§ RECORDED DATA:
======
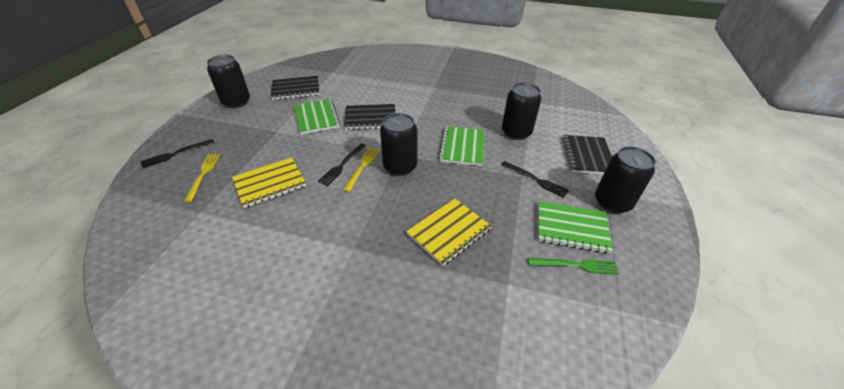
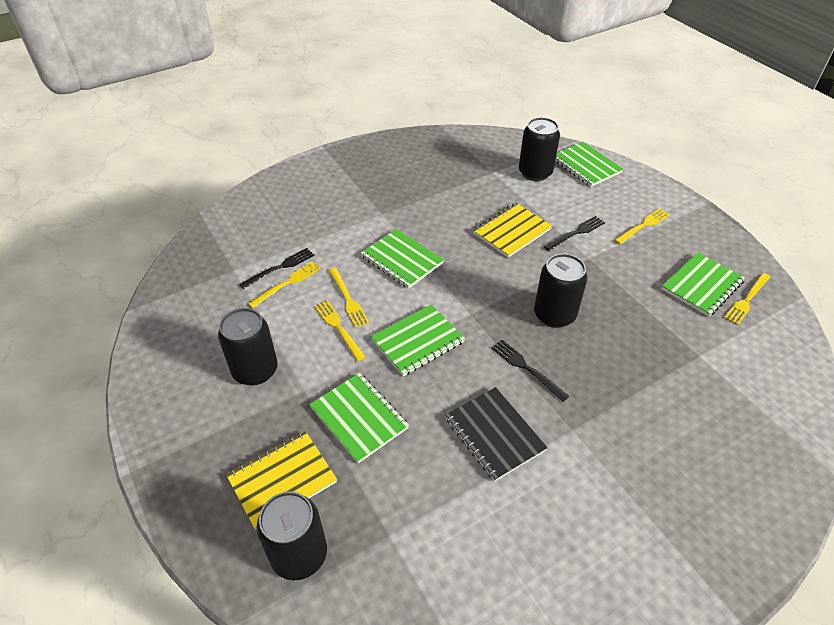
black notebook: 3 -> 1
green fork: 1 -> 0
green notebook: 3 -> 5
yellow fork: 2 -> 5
======
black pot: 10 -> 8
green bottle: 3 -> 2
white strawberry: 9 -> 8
======
§ WORK TASK:
Determine how many lines of the listing include the word "notebook" and report nothing but the number.

§ EXERCISE ANSWER:
2